*** Material for this exercise ***

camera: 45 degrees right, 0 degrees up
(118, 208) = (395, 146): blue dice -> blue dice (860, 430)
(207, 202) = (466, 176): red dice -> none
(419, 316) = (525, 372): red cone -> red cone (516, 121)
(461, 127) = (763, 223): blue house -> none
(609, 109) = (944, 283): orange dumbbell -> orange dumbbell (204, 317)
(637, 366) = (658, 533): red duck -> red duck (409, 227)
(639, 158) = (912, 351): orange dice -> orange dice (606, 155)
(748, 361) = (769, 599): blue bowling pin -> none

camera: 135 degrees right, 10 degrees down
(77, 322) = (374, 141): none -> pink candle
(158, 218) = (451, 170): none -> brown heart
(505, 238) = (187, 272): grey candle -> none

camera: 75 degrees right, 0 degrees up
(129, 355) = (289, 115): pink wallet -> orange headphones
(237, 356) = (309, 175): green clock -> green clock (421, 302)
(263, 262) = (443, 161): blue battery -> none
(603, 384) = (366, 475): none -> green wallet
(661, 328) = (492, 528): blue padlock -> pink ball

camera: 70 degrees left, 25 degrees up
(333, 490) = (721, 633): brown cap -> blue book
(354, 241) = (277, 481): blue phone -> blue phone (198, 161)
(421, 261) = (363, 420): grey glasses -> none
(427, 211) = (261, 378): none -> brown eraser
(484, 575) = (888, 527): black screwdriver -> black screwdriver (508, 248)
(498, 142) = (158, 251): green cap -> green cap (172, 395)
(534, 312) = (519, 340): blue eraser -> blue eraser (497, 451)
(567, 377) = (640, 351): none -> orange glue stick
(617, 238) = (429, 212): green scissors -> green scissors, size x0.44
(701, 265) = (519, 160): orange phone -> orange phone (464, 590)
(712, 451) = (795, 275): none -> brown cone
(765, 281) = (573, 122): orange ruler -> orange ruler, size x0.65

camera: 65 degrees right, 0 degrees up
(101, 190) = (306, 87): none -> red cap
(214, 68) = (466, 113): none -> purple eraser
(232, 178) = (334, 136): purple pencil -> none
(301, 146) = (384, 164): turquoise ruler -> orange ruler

*** End of Material for this exercise ***

■ Work request
Every entry needs to be copied again exactly.

■ Written solution
camera: 45 degrees right, 0 degrees up
(118, 208) = (395, 146): blue dice -> blue dice (860, 430)
(207, 202) = (466, 176): red dice -> none
(419, 316) = (525, 372): red cone -> red cone (516, 121)
(461, 127) = (763, 223): blue house -> none
(609, 109) = (944, 283): orange dumbbell -> orange dumbbell (204, 317)
(637, 366) = (658, 533): red duck -> red duck (409, 227)
(639, 158) = (912, 351): orange dice -> orange dice (606, 155)
(748, 361) = (769, 599): blue bowling pin -> none

camera: 135 degrees right, 10 degrees down
(77, 322) = (374, 141): none -> pink candle
(158, 218) = (451, 170): none -> brown heart
(505, 238) = (187, 272): grey candle -> none

camera: 75 degrees right, 0 degrees up
(129, 355) = (289, 115): pink wallet -> orange headphones
(237, 356) = (309, 175): green clock -> green clock (421, 302)
(263, 262) = (443, 161): blue battery -> none
(603, 384) = (366, 475): none -> green wallet
(661, 328) = (492, 528): blue padlock -> pink ball

camera: 70 degrees left, 25 degrees up
(333, 490) = (721, 633): brown cap -> blue book
(354, 241) = (277, 481): blue phone -> blue phone (198, 161)
(421, 261) = (363, 420): grey glasses -> none
(427, 211) = (261, 378): none -> brown eraser
(484, 575) = (888, 527): black screwdriver -> black screwdriver (508, 248)
(498, 142) = (158, 251): green cap -> green cap (172, 395)
(534, 312) = (519, 340): blue eraser -> blue eraser (497, 451)
(567, 377) = (640, 351): none -> orange glue stick
(617, 238) = (429, 212): green scissors -> green scissors, size x0.44
(701, 265) = (519, 160): orange phone -> orange phone (464, 590)
(712, 451) = (795, 275): none -> brown cone
(765, 281) = (573, 122): orange ruler -> orange ruler, size x0.65

camera: 65 degrees right, 0 degrees up
(101, 190) = (306, 87): none -> red cap
(214, 68) = (466, 113): none -> purple eraser
(232, 178) = (334, 136): purple pencil -> none
(301, 146) = (384, 164): turquoise ruler -> orange ruler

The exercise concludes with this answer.